*EXTRACTED DATA:*
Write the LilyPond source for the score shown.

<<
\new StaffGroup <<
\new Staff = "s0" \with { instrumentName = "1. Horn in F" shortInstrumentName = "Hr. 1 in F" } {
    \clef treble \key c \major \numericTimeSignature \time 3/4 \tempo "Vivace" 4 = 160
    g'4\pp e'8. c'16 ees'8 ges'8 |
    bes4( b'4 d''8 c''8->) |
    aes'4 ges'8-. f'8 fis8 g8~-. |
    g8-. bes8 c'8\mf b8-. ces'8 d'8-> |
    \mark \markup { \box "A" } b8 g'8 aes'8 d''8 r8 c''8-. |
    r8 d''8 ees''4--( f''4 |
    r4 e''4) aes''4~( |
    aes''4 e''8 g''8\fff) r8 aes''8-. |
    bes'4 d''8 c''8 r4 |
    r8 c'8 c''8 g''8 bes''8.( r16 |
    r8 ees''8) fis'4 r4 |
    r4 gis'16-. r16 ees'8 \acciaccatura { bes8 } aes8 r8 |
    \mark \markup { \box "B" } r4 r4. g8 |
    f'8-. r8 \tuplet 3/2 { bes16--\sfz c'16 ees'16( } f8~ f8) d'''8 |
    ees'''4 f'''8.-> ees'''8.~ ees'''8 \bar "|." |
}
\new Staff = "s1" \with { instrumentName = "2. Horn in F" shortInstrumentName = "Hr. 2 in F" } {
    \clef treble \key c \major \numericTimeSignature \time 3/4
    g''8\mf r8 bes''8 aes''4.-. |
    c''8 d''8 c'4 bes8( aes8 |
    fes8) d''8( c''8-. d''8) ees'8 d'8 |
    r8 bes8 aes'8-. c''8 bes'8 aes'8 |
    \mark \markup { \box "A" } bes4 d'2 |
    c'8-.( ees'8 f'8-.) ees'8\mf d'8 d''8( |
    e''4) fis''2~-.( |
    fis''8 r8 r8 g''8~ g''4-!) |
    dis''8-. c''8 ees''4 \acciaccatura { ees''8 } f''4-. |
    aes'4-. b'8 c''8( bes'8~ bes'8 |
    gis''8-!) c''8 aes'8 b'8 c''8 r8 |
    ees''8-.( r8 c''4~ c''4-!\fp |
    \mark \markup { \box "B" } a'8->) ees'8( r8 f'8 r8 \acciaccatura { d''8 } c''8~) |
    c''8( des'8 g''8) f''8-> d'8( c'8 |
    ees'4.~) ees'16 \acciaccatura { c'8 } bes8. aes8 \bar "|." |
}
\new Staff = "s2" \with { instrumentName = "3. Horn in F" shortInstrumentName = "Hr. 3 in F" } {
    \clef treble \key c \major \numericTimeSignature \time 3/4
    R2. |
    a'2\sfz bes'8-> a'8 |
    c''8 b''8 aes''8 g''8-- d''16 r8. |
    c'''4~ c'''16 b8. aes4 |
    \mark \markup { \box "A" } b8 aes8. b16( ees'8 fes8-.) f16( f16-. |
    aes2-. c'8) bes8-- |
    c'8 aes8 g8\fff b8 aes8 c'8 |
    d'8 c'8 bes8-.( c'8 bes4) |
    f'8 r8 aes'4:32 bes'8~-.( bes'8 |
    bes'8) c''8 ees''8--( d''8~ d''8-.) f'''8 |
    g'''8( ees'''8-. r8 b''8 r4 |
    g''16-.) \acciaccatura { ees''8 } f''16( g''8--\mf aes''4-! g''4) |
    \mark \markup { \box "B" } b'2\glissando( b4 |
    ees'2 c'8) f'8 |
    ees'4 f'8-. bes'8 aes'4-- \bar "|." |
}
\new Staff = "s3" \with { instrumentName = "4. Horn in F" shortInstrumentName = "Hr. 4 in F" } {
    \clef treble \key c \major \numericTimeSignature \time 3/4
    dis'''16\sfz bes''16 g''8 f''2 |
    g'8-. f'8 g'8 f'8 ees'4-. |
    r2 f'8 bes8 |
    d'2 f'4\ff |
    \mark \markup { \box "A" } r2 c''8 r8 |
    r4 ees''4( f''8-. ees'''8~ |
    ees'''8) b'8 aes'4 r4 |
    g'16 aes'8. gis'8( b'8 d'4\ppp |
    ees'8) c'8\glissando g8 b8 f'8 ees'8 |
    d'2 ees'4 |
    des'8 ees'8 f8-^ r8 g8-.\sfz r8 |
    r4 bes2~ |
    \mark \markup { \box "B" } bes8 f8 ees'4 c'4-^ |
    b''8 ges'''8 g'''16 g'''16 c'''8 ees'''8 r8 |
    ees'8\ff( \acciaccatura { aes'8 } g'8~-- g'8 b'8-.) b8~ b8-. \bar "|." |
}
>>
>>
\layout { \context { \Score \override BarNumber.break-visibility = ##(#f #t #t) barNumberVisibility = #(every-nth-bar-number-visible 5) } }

*WHAT TO WORK ON:* Report every line in the entries that contains the string "instrumentName", treating uppercase and lowercase as different.

*PROBLEM SOLUTION:*
\new Staff = "s0" \with { instrumentName = "1. Horn in F" shortInstrumentName = "Hr. 1 in F" } {
\new Staff = "s1" \with { instrumentName = "2. Horn in F" shortInstrumentName = "Hr. 2 in F" } {
\new Staff = "s2" \with { instrumentName = "3. Horn in F" shortInstrumentName = "Hr. 3 in F" } {
\new Staff = "s3" \with { instrumentName = "4. Horn in F" shortInstrumentName = "Hr. 4 in F" } {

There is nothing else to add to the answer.